*Work required*
Check every line below for the string "boiler", and copy the lines that contain it.

----- Dataset records

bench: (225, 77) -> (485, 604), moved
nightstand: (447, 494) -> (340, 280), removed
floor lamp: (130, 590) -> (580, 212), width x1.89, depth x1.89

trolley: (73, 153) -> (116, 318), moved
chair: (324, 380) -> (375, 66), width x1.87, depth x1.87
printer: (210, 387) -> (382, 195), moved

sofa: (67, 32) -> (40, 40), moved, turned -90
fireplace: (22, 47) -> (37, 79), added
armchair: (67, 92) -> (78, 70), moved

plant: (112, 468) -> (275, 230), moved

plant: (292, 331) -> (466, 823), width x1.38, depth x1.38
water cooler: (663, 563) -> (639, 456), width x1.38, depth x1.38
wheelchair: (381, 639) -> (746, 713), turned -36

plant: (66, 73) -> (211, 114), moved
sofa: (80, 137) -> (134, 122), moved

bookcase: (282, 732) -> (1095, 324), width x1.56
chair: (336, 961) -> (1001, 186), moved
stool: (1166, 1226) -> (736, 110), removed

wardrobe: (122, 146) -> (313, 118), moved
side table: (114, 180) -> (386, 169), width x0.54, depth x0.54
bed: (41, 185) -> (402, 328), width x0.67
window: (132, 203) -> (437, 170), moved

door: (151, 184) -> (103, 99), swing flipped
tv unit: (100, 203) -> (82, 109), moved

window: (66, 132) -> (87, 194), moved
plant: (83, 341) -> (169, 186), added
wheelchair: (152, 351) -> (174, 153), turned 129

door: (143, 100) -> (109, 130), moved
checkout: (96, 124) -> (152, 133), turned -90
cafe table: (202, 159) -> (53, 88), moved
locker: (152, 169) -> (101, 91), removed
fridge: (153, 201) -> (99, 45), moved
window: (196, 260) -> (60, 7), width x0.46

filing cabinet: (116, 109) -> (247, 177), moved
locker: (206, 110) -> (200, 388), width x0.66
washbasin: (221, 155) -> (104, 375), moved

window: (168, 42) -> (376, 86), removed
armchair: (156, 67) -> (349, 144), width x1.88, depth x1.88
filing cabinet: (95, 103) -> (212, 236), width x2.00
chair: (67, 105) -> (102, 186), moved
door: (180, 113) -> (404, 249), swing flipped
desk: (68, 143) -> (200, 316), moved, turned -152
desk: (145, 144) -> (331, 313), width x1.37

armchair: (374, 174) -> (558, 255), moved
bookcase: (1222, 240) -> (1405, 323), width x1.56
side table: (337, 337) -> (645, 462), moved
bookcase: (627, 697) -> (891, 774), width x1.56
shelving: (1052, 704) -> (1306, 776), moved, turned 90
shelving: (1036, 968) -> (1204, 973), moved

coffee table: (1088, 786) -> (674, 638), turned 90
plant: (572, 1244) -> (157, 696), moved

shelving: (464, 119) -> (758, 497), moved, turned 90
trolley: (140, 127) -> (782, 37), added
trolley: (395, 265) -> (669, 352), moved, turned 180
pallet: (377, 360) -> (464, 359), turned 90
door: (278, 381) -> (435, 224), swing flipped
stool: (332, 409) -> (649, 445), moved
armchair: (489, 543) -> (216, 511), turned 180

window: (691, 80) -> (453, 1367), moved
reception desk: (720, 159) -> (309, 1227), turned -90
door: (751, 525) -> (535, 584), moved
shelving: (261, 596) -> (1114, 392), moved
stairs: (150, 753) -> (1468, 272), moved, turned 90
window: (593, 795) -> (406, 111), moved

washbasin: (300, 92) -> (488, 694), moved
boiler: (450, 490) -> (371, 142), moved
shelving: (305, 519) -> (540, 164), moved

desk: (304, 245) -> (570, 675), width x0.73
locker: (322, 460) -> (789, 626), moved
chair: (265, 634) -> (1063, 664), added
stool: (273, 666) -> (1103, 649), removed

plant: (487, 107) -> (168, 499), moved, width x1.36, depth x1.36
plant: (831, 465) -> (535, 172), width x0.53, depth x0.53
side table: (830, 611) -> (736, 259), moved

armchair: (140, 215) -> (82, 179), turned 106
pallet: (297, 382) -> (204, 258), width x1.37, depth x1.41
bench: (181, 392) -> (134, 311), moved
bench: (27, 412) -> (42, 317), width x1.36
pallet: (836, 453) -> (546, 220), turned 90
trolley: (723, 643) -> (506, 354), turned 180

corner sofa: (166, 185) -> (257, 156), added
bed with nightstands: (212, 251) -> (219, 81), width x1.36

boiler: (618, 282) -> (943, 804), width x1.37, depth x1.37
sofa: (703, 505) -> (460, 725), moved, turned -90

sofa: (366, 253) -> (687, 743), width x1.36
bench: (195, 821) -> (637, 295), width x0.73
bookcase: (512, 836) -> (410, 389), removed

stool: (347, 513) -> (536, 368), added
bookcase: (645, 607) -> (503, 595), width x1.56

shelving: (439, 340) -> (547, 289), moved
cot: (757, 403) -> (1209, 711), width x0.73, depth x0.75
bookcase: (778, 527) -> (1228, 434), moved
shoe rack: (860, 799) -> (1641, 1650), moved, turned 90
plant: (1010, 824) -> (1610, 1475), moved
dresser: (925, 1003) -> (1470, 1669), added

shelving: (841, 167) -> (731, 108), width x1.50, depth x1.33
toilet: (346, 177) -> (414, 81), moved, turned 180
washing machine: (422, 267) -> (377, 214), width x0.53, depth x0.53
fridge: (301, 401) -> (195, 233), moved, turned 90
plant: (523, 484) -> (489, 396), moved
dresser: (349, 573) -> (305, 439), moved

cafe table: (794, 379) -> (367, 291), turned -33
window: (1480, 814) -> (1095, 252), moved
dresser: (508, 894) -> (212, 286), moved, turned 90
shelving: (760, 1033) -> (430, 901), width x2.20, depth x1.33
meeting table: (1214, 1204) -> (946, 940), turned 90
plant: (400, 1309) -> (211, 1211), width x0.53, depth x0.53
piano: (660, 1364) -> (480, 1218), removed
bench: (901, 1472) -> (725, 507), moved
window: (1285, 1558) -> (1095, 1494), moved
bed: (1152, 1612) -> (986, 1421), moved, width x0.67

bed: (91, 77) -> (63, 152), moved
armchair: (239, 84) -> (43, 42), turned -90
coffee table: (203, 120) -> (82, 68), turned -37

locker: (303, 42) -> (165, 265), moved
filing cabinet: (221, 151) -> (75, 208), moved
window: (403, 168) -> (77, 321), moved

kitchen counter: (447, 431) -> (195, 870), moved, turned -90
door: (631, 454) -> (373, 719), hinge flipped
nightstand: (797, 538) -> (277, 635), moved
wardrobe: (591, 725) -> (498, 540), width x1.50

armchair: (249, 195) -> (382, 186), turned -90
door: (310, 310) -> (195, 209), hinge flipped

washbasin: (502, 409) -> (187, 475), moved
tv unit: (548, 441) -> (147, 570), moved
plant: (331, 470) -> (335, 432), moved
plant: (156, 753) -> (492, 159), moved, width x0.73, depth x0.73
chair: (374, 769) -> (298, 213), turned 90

----------

*Solved exercise*
boiler: (450, 490) -> (371, 142), moved
boiler: (618, 282) -> (943, 804), width x1.37, depth x1.37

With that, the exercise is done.